Filter the lines below, keeping each one that holds "white".

━━━━━━━━━━━━━━━━━━━━

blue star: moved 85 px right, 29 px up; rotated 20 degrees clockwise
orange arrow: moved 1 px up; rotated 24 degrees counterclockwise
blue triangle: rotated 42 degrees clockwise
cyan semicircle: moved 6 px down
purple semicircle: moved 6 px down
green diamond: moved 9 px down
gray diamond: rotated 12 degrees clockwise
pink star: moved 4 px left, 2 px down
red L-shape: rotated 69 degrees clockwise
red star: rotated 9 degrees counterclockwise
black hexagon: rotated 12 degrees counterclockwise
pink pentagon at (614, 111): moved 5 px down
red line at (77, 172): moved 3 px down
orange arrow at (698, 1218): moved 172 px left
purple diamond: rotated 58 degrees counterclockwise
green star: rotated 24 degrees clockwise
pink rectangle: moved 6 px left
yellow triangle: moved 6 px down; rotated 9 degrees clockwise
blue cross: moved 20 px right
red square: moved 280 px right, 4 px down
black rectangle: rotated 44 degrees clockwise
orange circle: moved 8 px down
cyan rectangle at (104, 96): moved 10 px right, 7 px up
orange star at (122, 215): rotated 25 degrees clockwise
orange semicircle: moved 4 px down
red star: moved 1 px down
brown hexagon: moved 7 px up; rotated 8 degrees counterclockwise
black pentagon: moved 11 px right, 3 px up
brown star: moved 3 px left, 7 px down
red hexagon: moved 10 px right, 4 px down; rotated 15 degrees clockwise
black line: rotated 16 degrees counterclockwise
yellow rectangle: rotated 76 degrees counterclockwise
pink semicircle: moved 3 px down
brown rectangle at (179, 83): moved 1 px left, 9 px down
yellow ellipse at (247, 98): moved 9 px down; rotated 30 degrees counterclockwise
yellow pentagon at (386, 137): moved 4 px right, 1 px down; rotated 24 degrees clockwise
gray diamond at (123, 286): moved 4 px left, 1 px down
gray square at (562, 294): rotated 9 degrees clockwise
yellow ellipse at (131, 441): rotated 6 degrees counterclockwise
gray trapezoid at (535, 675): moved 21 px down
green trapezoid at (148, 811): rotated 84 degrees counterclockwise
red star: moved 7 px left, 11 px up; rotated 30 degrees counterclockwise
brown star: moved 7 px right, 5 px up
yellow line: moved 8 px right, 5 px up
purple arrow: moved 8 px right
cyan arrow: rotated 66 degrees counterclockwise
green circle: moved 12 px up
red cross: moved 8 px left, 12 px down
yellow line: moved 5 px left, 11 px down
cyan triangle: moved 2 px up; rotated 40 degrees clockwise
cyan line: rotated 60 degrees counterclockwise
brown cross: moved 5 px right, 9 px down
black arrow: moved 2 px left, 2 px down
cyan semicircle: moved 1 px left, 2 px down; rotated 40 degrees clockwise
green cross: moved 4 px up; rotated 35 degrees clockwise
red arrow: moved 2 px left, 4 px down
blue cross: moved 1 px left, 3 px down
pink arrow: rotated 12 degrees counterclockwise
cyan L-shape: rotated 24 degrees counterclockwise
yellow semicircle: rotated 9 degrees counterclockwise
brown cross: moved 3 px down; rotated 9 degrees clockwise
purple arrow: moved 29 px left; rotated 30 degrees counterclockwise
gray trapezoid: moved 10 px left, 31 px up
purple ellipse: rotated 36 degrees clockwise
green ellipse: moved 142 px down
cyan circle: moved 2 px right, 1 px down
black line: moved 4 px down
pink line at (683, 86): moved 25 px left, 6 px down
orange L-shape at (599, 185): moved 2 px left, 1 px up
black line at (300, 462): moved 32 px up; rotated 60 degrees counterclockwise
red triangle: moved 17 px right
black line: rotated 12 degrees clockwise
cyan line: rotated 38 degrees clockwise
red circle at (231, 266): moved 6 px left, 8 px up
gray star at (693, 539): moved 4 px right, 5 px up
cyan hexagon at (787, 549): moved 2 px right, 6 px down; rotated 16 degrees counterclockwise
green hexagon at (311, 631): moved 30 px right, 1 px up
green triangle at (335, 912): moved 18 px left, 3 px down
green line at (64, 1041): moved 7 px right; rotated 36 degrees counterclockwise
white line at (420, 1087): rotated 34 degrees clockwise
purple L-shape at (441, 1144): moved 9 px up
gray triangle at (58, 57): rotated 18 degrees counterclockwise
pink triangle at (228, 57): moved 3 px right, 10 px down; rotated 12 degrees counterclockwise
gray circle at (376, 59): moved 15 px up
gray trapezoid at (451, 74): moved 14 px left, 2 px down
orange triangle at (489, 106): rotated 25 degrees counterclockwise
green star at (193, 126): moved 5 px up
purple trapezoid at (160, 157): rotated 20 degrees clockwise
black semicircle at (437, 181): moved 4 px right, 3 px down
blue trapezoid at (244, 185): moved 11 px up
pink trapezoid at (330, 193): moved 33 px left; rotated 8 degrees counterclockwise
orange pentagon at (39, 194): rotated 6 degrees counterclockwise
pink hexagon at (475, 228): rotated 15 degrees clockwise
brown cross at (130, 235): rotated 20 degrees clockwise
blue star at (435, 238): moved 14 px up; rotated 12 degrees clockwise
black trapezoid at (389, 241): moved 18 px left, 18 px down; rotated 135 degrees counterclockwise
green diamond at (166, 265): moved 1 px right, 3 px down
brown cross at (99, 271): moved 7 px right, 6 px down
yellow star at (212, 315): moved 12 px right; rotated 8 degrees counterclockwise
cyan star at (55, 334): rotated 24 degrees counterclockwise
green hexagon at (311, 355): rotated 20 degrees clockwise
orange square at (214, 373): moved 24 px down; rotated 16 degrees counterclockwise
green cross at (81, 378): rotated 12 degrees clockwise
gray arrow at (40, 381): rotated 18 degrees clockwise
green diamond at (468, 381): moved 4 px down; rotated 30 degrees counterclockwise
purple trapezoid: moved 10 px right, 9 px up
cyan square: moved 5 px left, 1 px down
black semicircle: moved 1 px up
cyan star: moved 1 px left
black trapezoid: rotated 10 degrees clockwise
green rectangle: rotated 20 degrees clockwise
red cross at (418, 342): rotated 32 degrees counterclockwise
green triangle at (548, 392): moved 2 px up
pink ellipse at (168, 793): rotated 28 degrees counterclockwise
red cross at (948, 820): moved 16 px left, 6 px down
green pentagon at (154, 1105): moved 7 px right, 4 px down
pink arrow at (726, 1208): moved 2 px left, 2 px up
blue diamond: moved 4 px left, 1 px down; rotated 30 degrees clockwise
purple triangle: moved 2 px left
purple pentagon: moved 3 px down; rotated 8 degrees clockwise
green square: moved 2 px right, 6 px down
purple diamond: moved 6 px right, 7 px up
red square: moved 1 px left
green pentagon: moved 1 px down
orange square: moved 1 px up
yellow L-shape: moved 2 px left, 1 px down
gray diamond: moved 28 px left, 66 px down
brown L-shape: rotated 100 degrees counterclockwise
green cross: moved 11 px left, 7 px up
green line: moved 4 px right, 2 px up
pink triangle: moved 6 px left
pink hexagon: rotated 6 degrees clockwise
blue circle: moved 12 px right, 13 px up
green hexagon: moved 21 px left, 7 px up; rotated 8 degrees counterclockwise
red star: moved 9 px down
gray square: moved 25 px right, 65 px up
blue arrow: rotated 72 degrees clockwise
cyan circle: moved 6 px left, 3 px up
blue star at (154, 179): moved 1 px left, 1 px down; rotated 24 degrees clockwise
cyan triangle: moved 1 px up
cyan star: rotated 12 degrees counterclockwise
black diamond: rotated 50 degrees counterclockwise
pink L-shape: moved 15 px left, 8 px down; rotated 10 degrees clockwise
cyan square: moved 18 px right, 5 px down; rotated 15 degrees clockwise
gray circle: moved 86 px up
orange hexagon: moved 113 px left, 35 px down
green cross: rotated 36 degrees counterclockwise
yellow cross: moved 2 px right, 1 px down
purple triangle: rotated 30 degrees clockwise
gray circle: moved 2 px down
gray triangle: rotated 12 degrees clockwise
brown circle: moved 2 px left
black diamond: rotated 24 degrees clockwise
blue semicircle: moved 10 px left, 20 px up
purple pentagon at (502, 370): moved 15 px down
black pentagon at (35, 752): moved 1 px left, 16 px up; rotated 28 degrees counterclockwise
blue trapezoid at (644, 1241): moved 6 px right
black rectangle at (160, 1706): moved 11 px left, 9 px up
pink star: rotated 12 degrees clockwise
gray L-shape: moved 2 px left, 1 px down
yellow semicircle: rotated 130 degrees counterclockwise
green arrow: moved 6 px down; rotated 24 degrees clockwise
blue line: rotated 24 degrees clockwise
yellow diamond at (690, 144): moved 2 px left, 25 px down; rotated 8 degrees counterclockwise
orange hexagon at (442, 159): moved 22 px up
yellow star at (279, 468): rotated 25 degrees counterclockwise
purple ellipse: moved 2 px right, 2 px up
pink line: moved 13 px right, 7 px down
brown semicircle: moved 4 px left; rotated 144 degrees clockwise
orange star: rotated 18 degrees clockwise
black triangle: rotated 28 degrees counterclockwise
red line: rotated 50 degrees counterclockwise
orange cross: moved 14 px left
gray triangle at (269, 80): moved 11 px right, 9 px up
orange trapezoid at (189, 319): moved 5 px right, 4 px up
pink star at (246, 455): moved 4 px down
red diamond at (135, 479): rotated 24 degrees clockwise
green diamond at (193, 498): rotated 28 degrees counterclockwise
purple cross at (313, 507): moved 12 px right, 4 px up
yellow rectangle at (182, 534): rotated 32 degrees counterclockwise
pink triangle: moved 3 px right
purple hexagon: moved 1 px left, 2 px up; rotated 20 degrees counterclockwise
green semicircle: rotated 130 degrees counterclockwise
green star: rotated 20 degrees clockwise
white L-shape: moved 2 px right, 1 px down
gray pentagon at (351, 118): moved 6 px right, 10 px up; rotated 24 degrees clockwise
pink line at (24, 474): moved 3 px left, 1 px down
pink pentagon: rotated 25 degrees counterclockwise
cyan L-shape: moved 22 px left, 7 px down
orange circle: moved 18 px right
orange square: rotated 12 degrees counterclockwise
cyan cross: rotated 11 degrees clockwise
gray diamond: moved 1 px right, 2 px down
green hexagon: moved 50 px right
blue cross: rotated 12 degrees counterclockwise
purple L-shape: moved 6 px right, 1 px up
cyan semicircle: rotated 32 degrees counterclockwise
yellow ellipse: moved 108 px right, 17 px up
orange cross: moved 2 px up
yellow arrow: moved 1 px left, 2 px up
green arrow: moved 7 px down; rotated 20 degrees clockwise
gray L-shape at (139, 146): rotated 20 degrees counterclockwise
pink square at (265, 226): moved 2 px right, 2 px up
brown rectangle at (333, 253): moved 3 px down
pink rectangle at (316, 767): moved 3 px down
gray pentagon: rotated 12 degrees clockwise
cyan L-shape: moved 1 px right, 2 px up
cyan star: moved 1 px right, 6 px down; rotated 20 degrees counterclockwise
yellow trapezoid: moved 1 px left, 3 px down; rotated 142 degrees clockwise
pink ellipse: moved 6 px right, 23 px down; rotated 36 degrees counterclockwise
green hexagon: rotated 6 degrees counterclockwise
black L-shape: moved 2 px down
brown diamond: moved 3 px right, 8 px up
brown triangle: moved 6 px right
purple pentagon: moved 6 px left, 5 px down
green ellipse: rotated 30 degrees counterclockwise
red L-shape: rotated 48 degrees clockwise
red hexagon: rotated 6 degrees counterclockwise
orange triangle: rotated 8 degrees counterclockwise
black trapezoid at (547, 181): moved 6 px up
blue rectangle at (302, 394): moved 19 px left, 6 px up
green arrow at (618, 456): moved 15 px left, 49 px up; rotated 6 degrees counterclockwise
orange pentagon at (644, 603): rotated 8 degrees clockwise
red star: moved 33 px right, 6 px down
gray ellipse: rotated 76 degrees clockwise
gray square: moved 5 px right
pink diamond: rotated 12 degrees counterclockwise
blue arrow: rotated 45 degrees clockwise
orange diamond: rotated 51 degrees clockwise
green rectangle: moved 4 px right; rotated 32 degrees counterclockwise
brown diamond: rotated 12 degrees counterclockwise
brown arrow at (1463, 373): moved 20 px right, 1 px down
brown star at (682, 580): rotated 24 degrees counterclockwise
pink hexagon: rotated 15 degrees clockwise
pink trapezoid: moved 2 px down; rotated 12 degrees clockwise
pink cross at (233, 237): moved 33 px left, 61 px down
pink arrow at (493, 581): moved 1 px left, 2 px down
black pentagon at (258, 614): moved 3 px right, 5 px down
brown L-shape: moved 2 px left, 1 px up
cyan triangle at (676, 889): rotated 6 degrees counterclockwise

━━━━━━━━━━━━━━━━━━━━

ANSWER TO THE PROBLEM —
white line at (420, 1087): rotated 34 degrees clockwise
white L-shape: moved 2 px right, 1 px down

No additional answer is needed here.